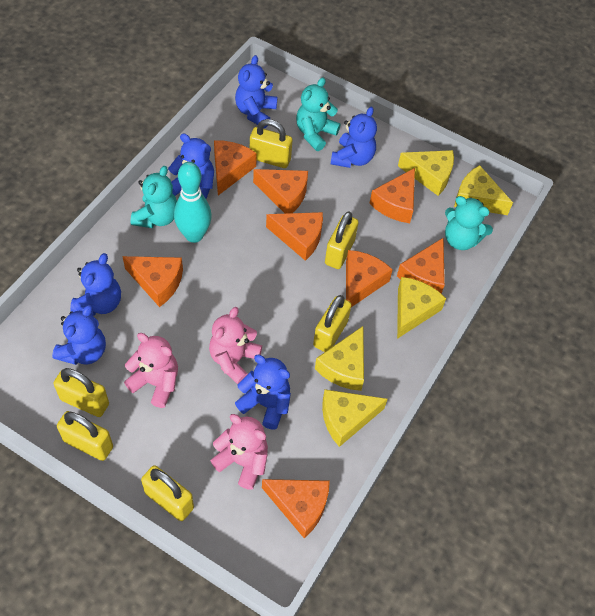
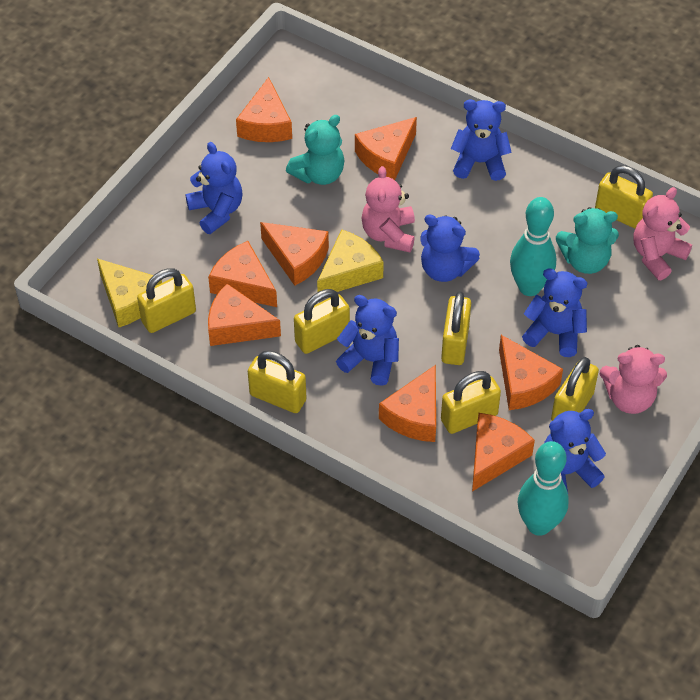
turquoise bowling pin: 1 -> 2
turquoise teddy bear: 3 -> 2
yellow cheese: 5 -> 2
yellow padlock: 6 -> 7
———
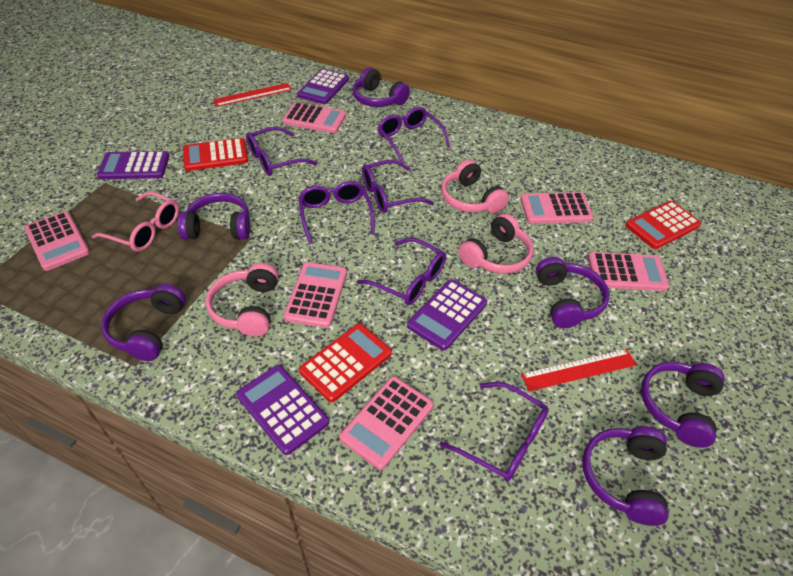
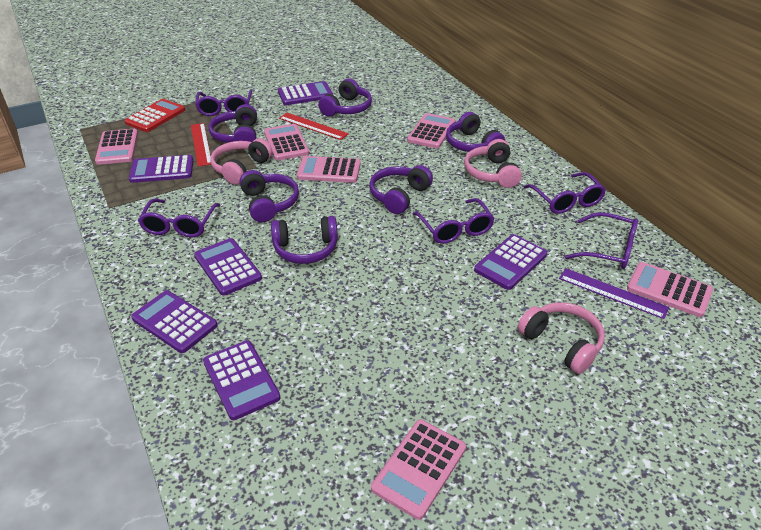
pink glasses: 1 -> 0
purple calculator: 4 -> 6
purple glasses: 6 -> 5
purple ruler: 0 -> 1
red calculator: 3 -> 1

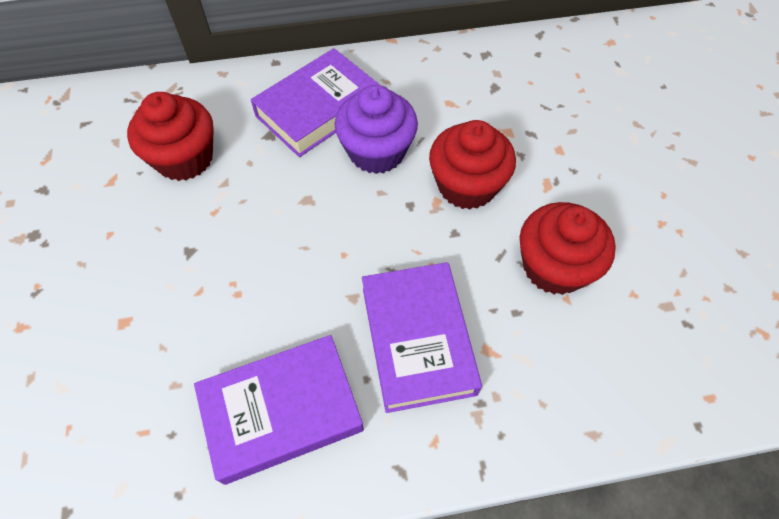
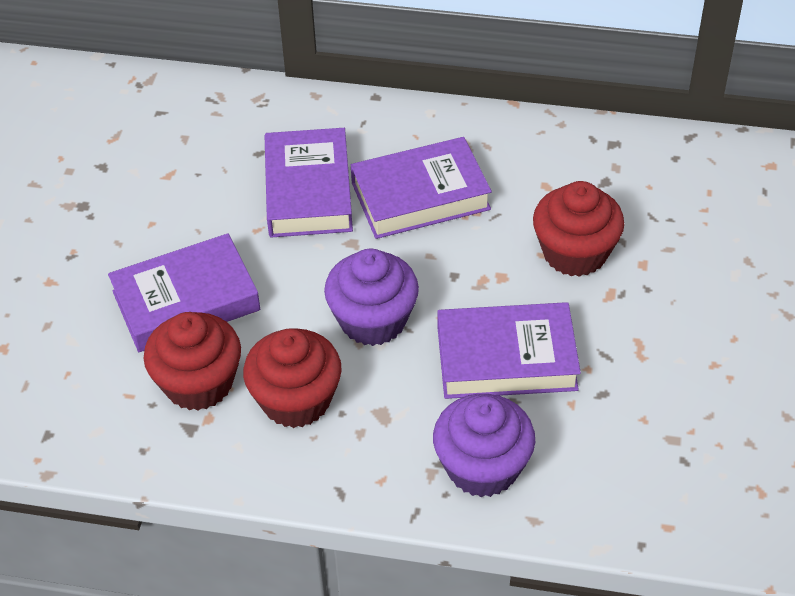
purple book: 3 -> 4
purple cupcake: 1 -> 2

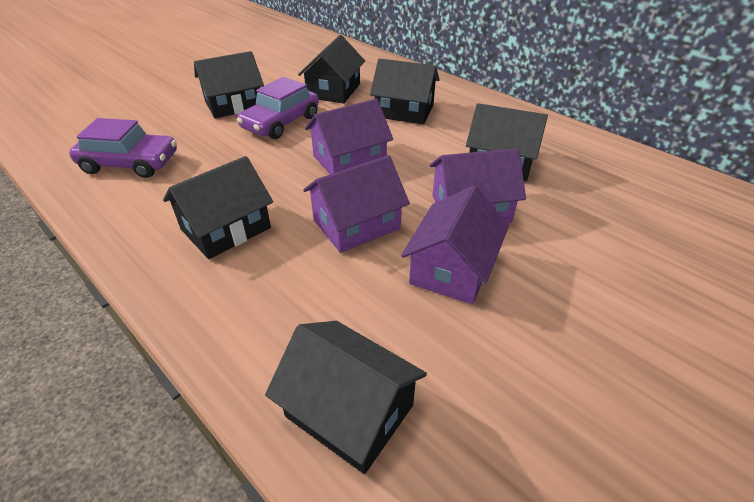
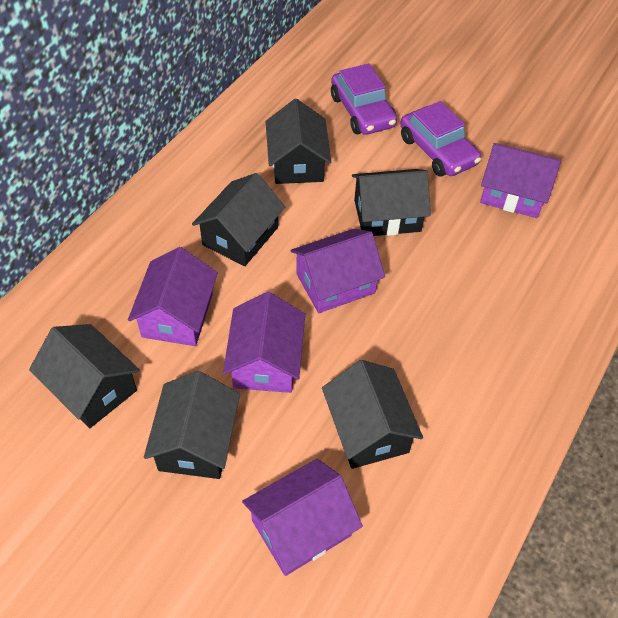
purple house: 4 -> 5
———
◆ Exercise aim:
Wherever a line of the listing above contains the string "calculator", copy that line.

◆ Your solution:
purple calculator: 4 -> 6
red calculator: 3 -> 1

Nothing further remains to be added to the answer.